→ Task prompt: Everything in the data must be repeated exactly, apart from the pictures, which are left out.

→ Records supplied:
-- Opening Marker --
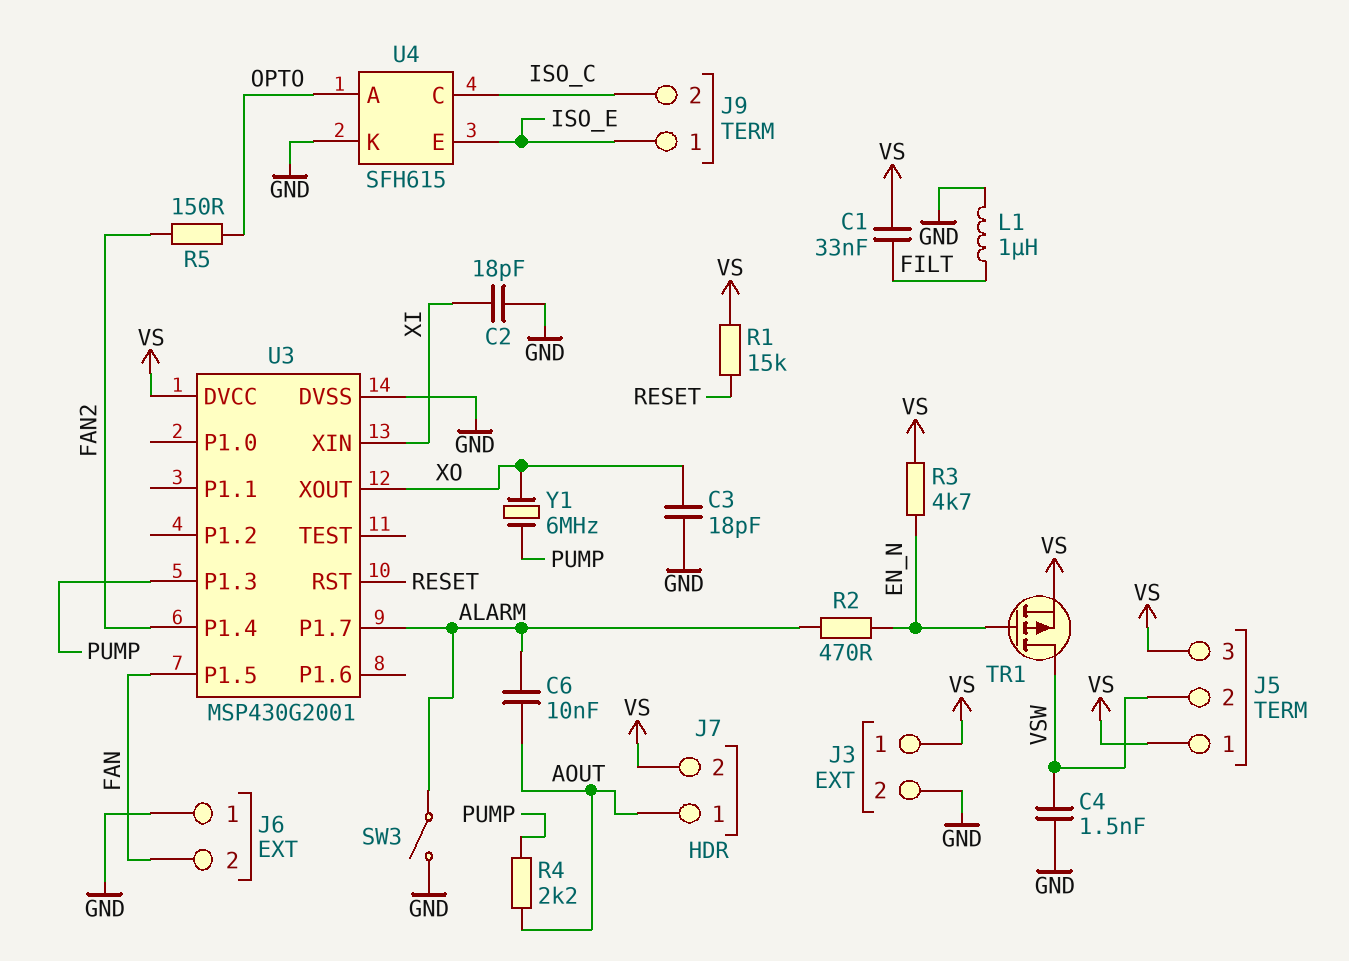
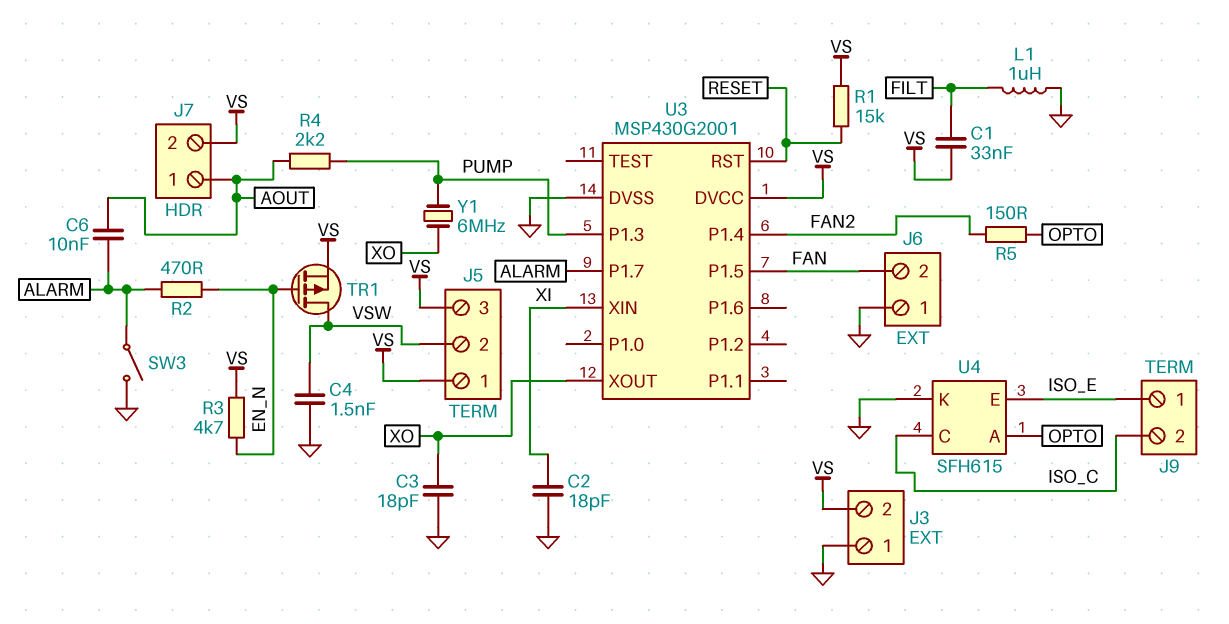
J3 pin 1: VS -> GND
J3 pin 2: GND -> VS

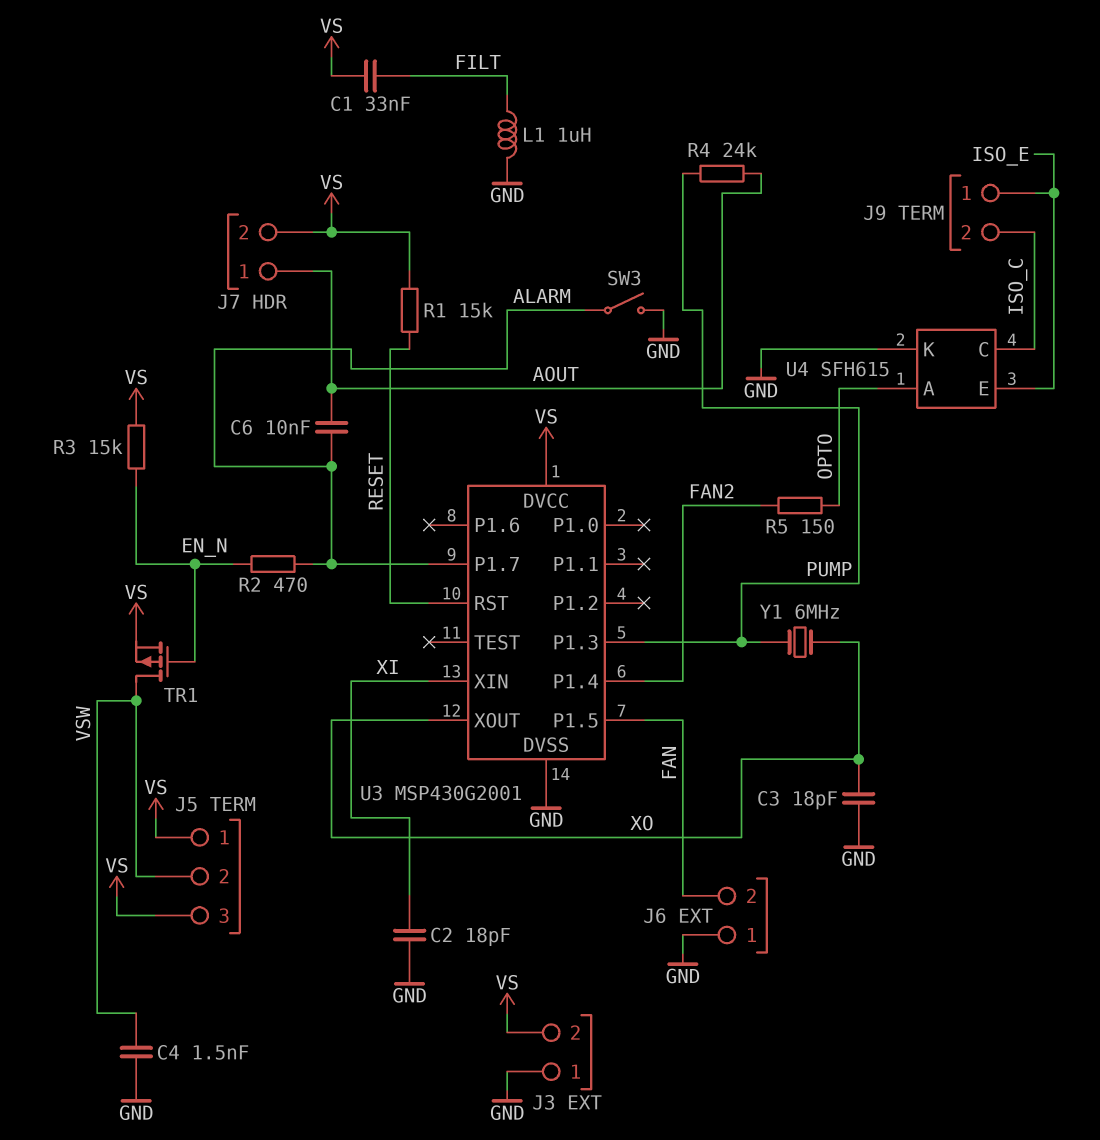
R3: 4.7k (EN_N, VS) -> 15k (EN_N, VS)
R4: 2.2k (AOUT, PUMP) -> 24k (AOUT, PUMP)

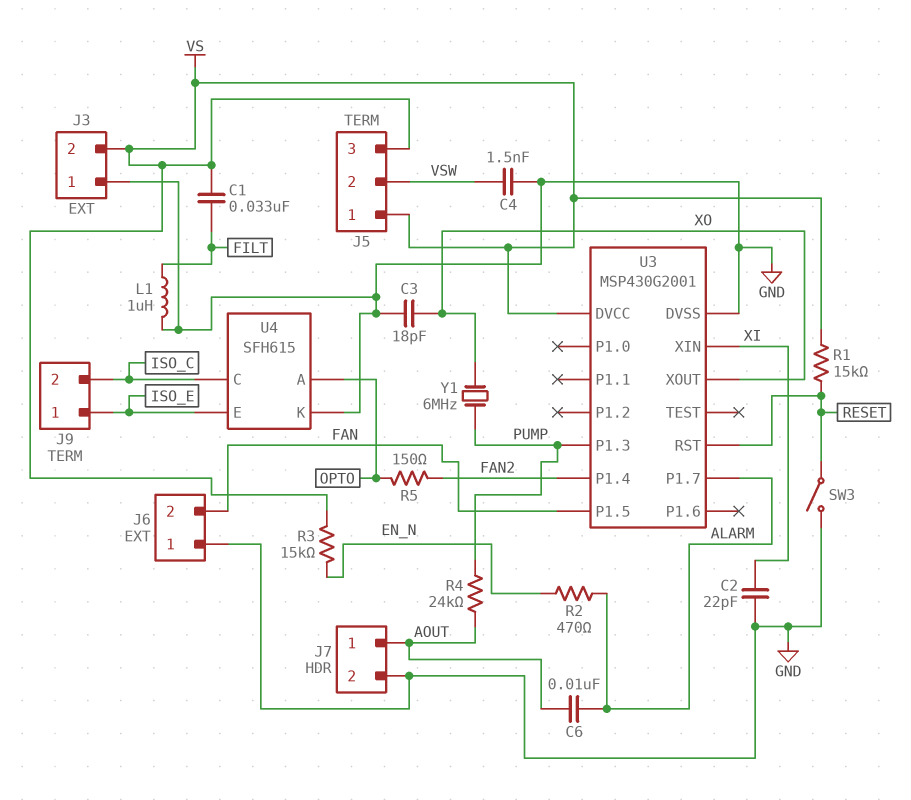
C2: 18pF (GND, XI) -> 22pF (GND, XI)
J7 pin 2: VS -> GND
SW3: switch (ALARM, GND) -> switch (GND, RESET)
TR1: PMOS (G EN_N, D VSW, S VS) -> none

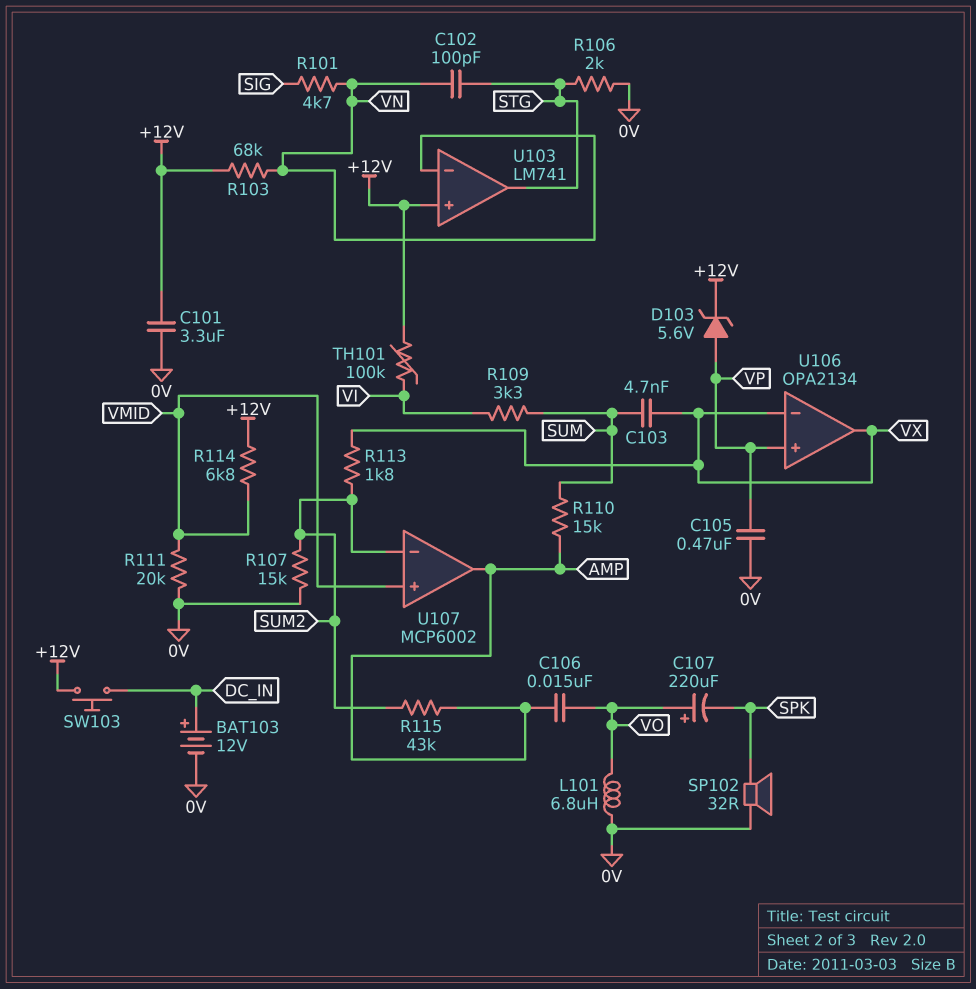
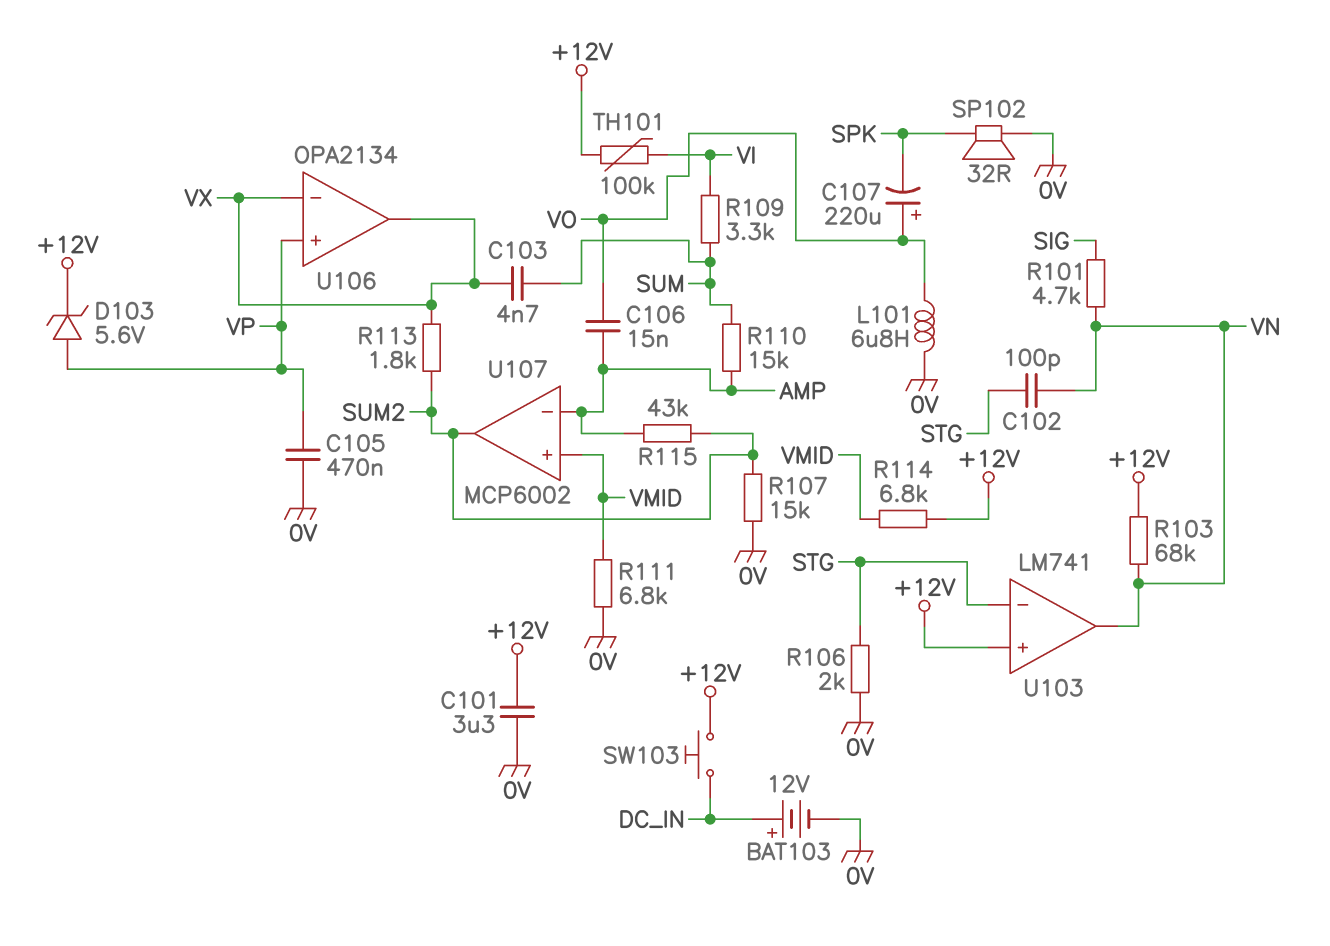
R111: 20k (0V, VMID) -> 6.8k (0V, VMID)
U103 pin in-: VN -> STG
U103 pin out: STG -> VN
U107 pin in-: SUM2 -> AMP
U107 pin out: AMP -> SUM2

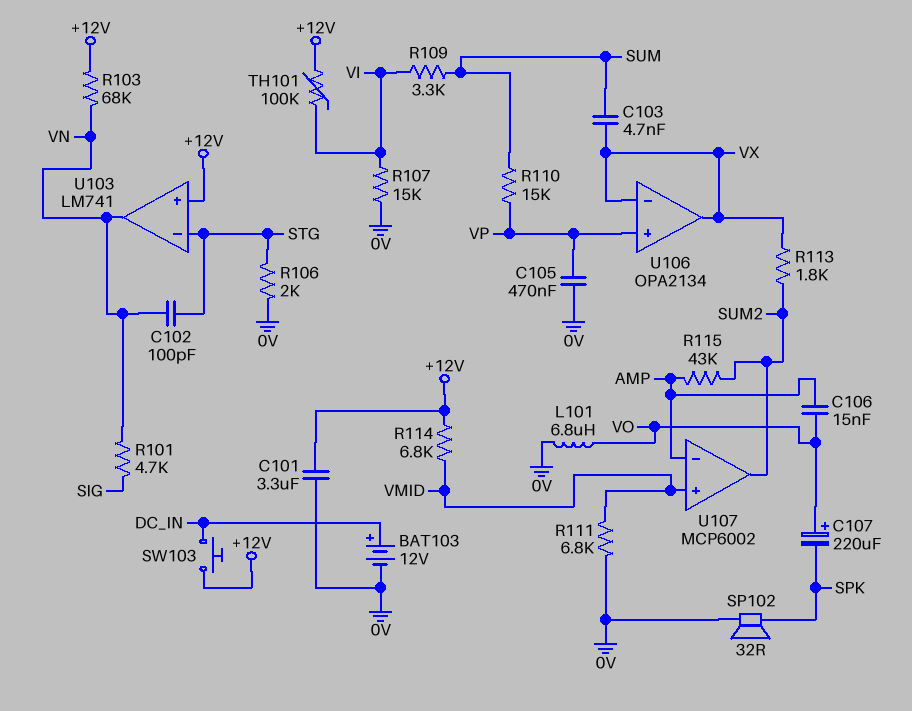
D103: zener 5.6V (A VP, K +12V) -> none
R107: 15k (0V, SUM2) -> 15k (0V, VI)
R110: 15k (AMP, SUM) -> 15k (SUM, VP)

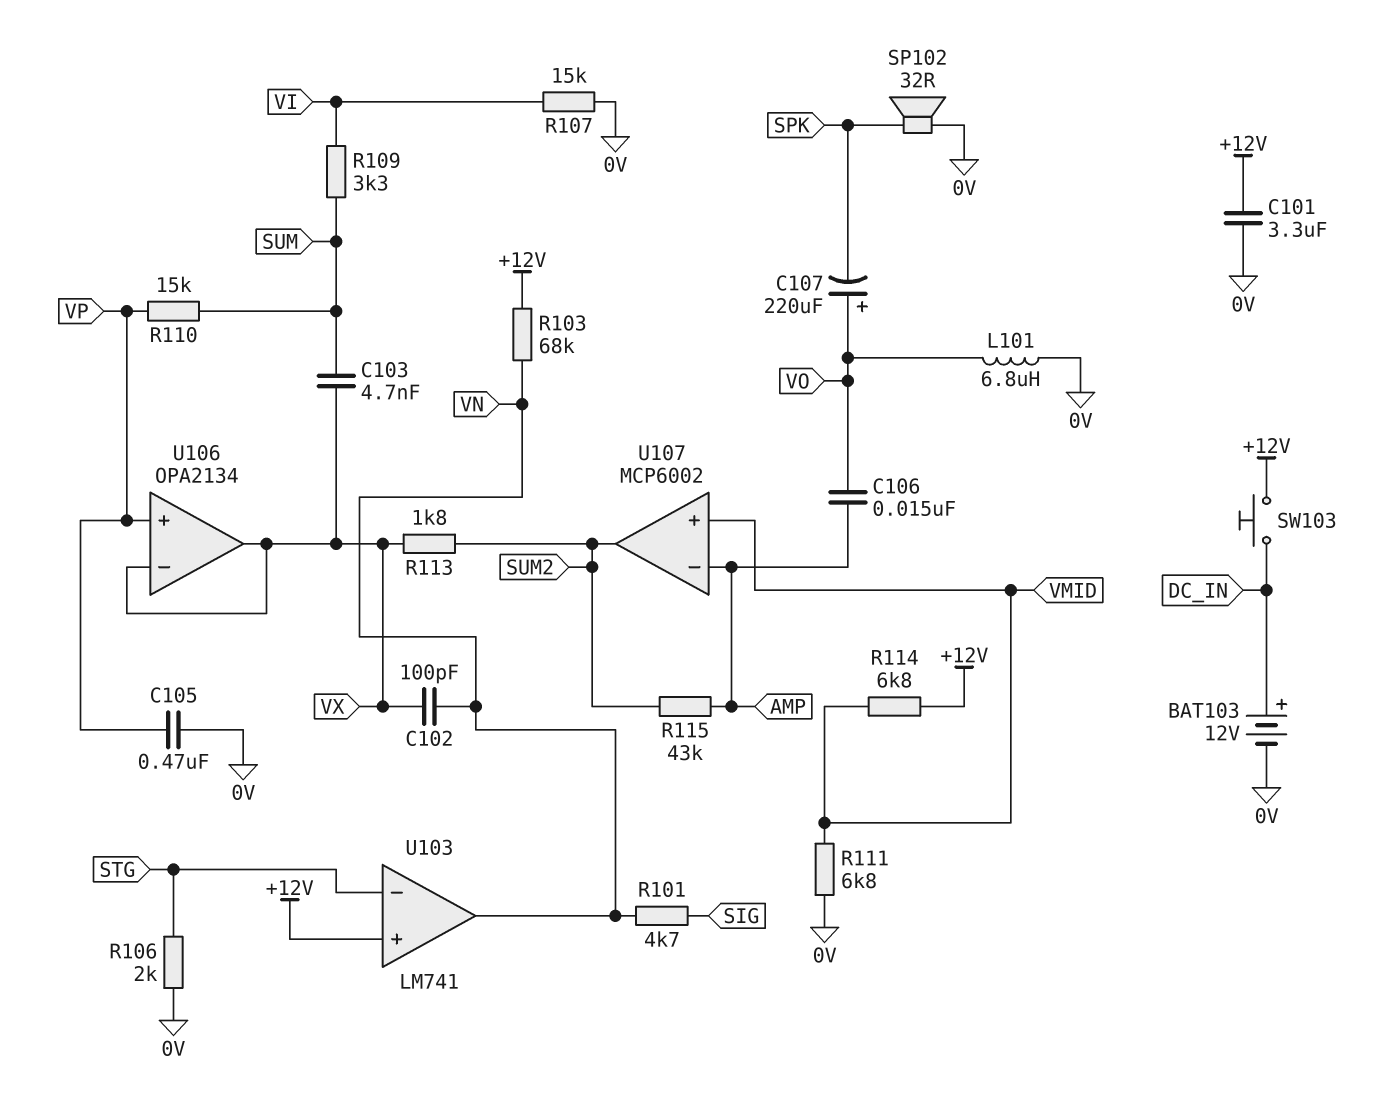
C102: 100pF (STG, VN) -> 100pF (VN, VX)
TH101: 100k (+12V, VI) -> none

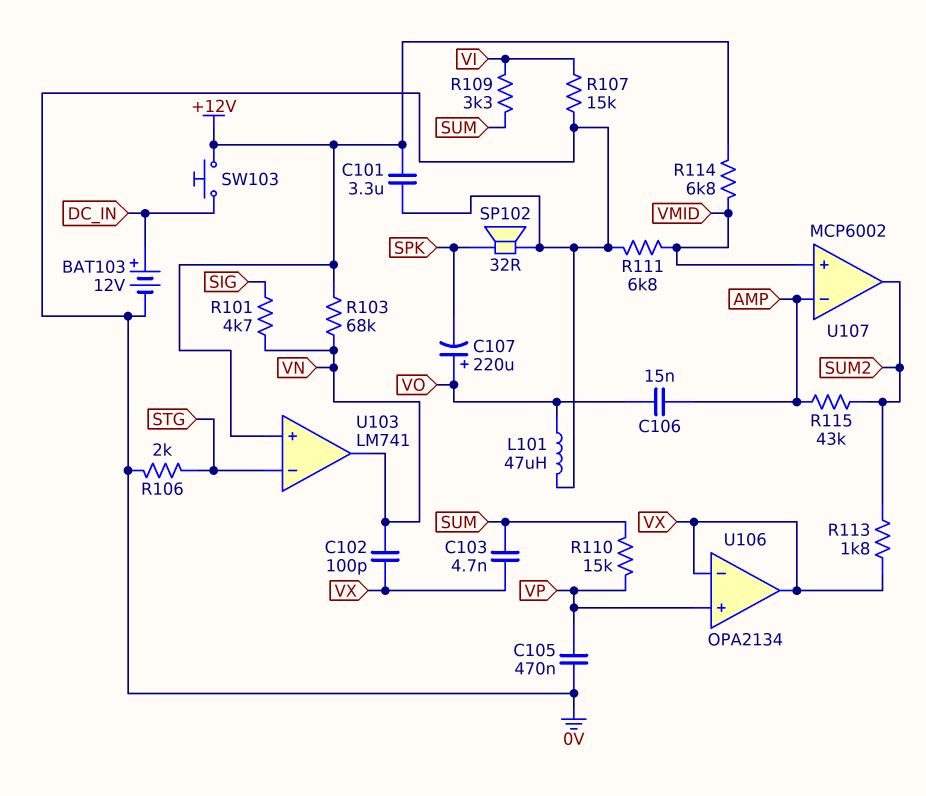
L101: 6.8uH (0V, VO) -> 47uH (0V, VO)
-- Closing Marker --
→ Written response:
J3 pin 1: VS -> GND
J3 pin 2: GND -> VS

R3: 4.7k (EN_N, VS) -> 15k (EN_N, VS)
R4: 2.2k (AOUT, PUMP) -> 24k (AOUT, PUMP)

C2: 18pF (GND, XI) -> 22pF (GND, XI)
J7 pin 2: VS -> GND
SW3: switch (ALARM, GND) -> switch (GND, RESET)
TR1: PMOS (G EN_N, D VSW, S VS) -> none

R111: 20k (0V, VMID) -> 6.8k (0V, VMID)
U103 pin in-: VN -> STG
U103 pin out: STG -> VN
U107 pin in-: SUM2 -> AMP
U107 pin out: AMP -> SUM2

D103: zener 5.6V (A VP, K +12V) -> none
R107: 15k (0V, SUM2) -> 15k (0V, VI)
R110: 15k (AMP, SUM) -> 15k (SUM, VP)

C102: 100pF (STG, VN) -> 100pF (VN, VX)
TH101: 100k (+12V, VI) -> none

L101: 6.8uH (0V, VO) -> 47uH (0V, VO)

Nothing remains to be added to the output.